BEGIN Dataset extract
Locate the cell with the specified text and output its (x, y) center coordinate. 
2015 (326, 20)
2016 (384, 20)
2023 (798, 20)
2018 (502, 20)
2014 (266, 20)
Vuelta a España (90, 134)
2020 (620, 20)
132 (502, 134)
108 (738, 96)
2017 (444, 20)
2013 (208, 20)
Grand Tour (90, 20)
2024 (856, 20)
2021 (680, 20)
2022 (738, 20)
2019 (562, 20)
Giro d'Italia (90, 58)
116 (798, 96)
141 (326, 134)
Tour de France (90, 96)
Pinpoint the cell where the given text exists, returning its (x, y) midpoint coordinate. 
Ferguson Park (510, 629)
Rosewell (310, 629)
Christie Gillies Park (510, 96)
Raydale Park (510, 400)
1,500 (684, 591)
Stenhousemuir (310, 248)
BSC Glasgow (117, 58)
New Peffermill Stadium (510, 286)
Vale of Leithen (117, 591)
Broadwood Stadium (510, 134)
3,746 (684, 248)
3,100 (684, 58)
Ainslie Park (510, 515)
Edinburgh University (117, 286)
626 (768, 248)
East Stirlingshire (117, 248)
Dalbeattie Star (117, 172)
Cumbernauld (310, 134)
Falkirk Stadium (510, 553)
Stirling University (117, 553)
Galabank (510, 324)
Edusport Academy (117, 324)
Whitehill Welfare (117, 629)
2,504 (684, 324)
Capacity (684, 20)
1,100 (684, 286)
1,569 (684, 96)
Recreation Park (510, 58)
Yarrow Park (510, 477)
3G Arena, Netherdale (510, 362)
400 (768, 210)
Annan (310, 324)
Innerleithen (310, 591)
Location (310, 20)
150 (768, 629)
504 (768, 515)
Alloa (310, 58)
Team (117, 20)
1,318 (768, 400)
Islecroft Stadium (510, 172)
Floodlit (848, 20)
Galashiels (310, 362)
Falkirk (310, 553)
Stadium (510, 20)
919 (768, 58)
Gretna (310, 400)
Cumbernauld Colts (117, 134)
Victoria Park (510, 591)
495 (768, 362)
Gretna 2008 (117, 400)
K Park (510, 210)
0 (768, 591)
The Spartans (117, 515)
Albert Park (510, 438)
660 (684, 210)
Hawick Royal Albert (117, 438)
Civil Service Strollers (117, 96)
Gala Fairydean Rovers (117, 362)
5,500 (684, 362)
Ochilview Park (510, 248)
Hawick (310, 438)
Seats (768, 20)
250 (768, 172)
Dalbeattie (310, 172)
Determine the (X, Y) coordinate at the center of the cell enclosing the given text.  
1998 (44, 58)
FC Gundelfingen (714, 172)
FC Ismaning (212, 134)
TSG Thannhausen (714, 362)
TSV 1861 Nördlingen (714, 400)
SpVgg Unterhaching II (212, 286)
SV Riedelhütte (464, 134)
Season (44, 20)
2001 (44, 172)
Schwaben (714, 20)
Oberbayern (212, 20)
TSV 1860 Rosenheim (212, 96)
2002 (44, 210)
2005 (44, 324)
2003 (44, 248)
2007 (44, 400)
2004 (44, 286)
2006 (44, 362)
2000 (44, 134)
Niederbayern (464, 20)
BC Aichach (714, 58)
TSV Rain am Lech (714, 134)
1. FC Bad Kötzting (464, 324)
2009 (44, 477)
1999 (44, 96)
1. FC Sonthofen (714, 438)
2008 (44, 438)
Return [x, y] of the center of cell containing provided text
END Dataset extract
## Exercise directions
Convert every line of the records above into a JSON list of strings, one string per line, with blank lines omitted.

## The completed task
[
  "Locate the cell with the specified text and output its (x, y) center coordinate. ",
  "2015 (326, 20)",
  "2016 (384, 20)",
  "2023 (798, 20)",
  "2018 (502, 20)",
  "2014 (266, 20)",
  "Vuelta a España (90, 134)",
  "2020 (620, 20)",
  "132 (502, 134)",
  "108 (738, 96)",
  "2017 (444, 20)",
  "2013 (208, 20)",
  "Grand Tour (90, 20)",
  "2024 (856, 20)",
  "2021 (680, 20)",
  "2022 (738, 20)",
  "2019 (562, 20)",
  "Giro d'Italia (90, 58)",
  "116 (798, 96)",
  "141 (326, 134)",
  "Tour de France (90, 96)",
  "Pinpoint the cell where the given text exists, returning its (x, y) midpoint coordinate. ",
  "Ferguson Park (510, 629)",
  "Rosewell (310, 629)",
  "Christie Gillies Park (510, 96)",
  "Raydale Park (510, 400)",
  "1,500 (684, 591)",
  "Stenhousemuir (310, 248)",
  "BSC Glasgow (117, 58)",
  "New Peffermill Stadium (510, 286)",
  "Vale of Leithen (117, 591)",
  "Broadwood Stadium (510, 134)",
  "3,746 (684, 248)",
  "3,100 (684, 58)",
  "Ainslie Park (510, 515)",
  "Edinburgh University (117, 286)",
  "626 (768, 248)",
  "East Stirlingshire (117, 248)",
  "Dalbeattie Star (117, 172)",
  "Cumbernauld (310, 134)",
  "Falkirk Stadium (510, 553)",
  "Stirling University (117, 553)",
  "Galabank (510, 324)",
  "Edusport Academy (117, 324)",
  "Whitehill Welfare (117, 629)",
  "2,504 (684, 324)",
  "Capacity (684, 20)",
  "1,100 (684, 286)",
  "1,569 (684, 96)",
  "Recreation Park (510, 58)",
  "Yarrow Park (510, 477)",
  "3G Arena, Netherdale (510, 362)",
  "400 (768, 210)",
  "Annan (310, 324)",
  "Innerleithen (310, 591)",
  "Location (310, 20)",
  "150 (768, 629)",
  "504 (768, 515)",
  "Alloa (310, 58)",
  "Team (117, 20)",
  "1,318 (768, 400)",
  "Islecroft Stadium (510, 172)",
  "Floodlit (848, 20)",
  "Galashiels (310, 362)",
  "Falkirk (310, 553)",
  "Stadium (510, 20)",
  "919 (768, 58)",
  "Gretna (310, 400)",
  "Cumbernauld Colts (117, 134)",
  "Victoria Park (510, 591)",
  "495 (768, 362)",
  "Gretna 2008 (117, 400)",
  "K Park (510, 210)",
  "0 (768, 591)",
  "The Spartans (117, 515)",
  "Albert Park (510, 438)",
  "660 (684, 210)",
  "Hawick Royal Albert (117, 438)",
  "Civil Service Strollers (117, 96)",
  "Gala Fairydean Rovers (117, 362)",
  "5,500 (684, 362)",
  "Ochilview Park (510, 248)",
  "Hawick (310, 438)",
  "Seats (768, 20)",
  "250 (768, 172)",
  "Dalbeattie (310, 172)",
  "Determine the (X, Y) coordinate at the center of the cell enclosing the given text.  ",
  "1998 (44, 58)",
  "FC Gundelfingen (714, 172)",
  "FC Ismaning (212, 134)",
  "TSG Thannhausen (714, 362)",
  "TSV 1861 Nördlingen (714, 400)",
  "SpVgg Unterhaching II (212, 286)",
  "SV Riedelhütte (464, 134)",
  "Season (44, 20)",
  "2001 (44, 172)",
  "Schwaben (714, 20)",
  "Oberbayern (212, 20)",
  "TSV 1860 Rosenheim (212, 96)",
  "2002 (44, 210)",
  "2005 (44, 324)",
  "2003 (44, 248)",
  "2007 (44, 400)",
  "2004 (44, 286)",
  "2006 (44, 362)",
  "2000 (44, 134)",
  "Niederbayern (464, 20)",
  "BC Aichach (714, 58)",
  "TSV Rain am Lech (714, 134)",
  "1. FC Bad Kötzting (464, 324)",
  "2009 (44, 477)",
  "1999 (44, 96)",
  "1. FC Sonthofen (714, 438)",
  "2008 (44, 438)",
  "Return [x, y] of the center of cell containing provided text"
]